WHAT NEEDS TO BE DONE => Starting at the first line of the data, please print exactly those lines through the one that holds "grey notebook [236,361,300,426]", omitting every picture.
_____
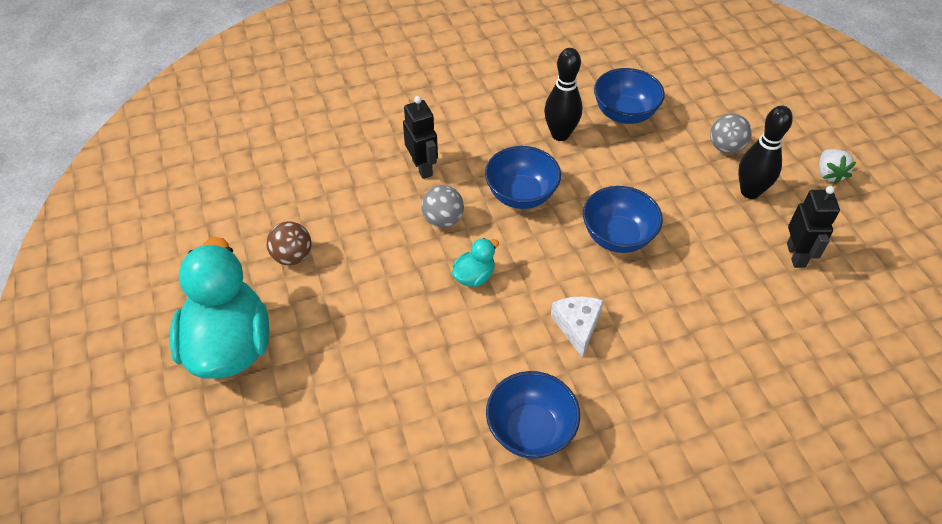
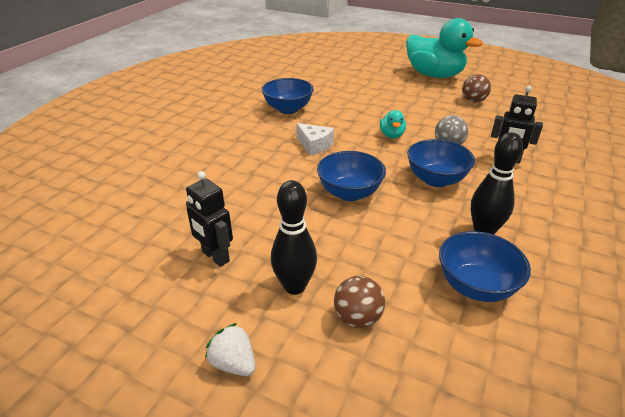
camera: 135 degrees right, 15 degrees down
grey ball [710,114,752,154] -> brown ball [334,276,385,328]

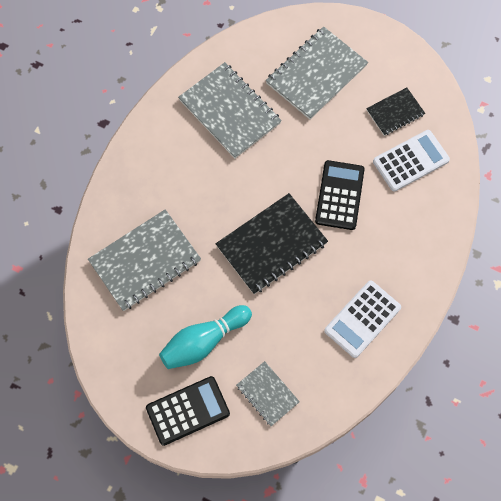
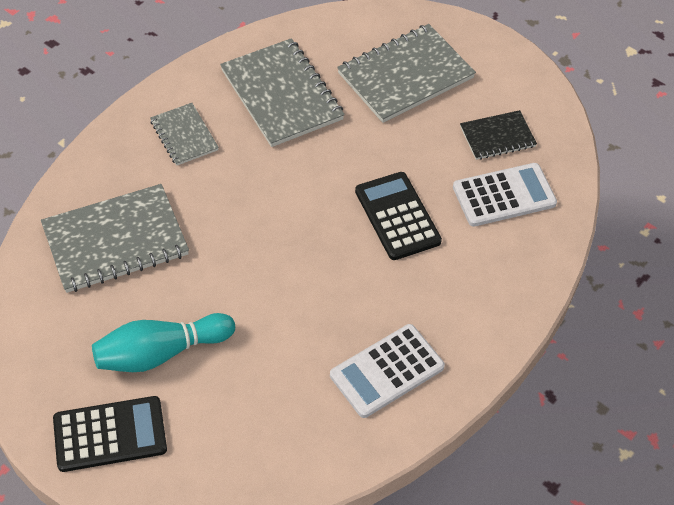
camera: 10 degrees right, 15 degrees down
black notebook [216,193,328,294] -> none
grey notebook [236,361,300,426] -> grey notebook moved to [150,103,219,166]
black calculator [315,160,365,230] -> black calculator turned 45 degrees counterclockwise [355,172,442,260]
_____
RESPONSE TO THIS TASK =>
camera: 135 degrees right, 15 degrees down
grey ball [710,114,752,154] -> brown ball [334,276,385,328]

camera: 10 degrees right, 15 degrees down
black notebook [216,193,328,294] -> none
grey notebook [236,361,300,426] -> grey notebook moved to [150,103,219,166]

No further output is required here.